(Scene comparison data)
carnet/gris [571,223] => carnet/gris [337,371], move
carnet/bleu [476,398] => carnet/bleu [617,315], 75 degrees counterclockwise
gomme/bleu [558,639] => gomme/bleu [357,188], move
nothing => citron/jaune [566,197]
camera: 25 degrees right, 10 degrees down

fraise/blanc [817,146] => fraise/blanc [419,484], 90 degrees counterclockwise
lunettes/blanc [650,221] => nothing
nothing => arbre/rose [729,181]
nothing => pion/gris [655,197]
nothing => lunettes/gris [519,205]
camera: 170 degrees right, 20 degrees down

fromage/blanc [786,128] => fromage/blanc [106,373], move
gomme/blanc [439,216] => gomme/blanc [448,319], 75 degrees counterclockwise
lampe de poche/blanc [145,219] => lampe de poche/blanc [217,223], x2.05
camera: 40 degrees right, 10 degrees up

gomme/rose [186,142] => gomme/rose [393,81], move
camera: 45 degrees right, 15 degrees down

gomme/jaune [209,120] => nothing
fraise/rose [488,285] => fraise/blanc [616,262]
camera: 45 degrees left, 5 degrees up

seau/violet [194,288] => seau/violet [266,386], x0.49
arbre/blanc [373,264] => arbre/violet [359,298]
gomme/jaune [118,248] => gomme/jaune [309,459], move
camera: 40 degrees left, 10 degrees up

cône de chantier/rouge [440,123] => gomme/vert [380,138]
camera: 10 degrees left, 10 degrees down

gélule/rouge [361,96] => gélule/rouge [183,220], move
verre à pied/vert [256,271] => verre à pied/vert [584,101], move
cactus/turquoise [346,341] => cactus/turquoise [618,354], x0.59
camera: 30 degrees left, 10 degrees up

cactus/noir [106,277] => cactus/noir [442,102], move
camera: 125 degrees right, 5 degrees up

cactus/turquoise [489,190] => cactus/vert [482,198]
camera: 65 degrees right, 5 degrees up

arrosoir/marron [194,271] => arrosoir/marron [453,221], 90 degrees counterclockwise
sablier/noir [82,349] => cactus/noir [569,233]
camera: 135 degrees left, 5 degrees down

● **ACTIVITY**:
Copy every record exactly, leaving each line intact.

● **FINISHED TASK**:
carnet/gris [571,223] => carnet/gris [337,371], move
carnet/bleu [476,398] => carnet/bleu [617,315], 75 degrees counterclockwise
gomme/bleu [558,639] => gomme/bleu [357,188], move
nothing => citron/jaune [566,197]
camera: 25 degrees right, 10 degrees down

fraise/blanc [817,146] => fraise/blanc [419,484], 90 degrees counterclockwise
lunettes/blanc [650,221] => nothing
nothing => arbre/rose [729,181]
nothing => pion/gris [655,197]
nothing => lunettes/gris [519,205]
camera: 170 degrees right, 20 degrees down

fromage/blanc [786,128] => fromage/blanc [106,373], move
gomme/blanc [439,216] => gomme/blanc [448,319], 75 degrees counterclockwise
lampe de poche/blanc [145,219] => lampe de poche/blanc [217,223], x2.05
camera: 40 degrees right, 10 degrees up

gomme/rose [186,142] => gomme/rose [393,81], move
camera: 45 degrees right, 15 degrees down

gomme/jaune [209,120] => nothing
fraise/rose [488,285] => fraise/blanc [616,262]
camera: 45 degrees left, 5 degrees up

seau/violet [194,288] => seau/violet [266,386], x0.49
arbre/blanc [373,264] => arbre/violet [359,298]
gomme/jaune [118,248] => gomme/jaune [309,459], move
camera: 40 degrees left, 10 degrees up

cône de chantier/rouge [440,123] => gomme/vert [380,138]
camera: 10 degrees left, 10 degrees down

gélule/rouge [361,96] => gélule/rouge [183,220], move
verre à pied/vert [256,271] => verre à pied/vert [584,101], move
cactus/turquoise [346,341] => cactus/turquoise [618,354], x0.59
camera: 30 degrees left, 10 degrees up

cactus/noir [106,277] => cactus/noir [442,102], move
camera: 125 degrees right, 5 degrees up

cactus/turquoise [489,190] => cactus/vert [482,198]
camera: 65 degrees right, 5 degrees up

arrosoir/marron [194,271] => arrosoir/marron [453,221], 90 degrees counterclockwise
sablier/noir [82,349] => cactus/noir [569,233]
camera: 135 degrees left, 5 degrees down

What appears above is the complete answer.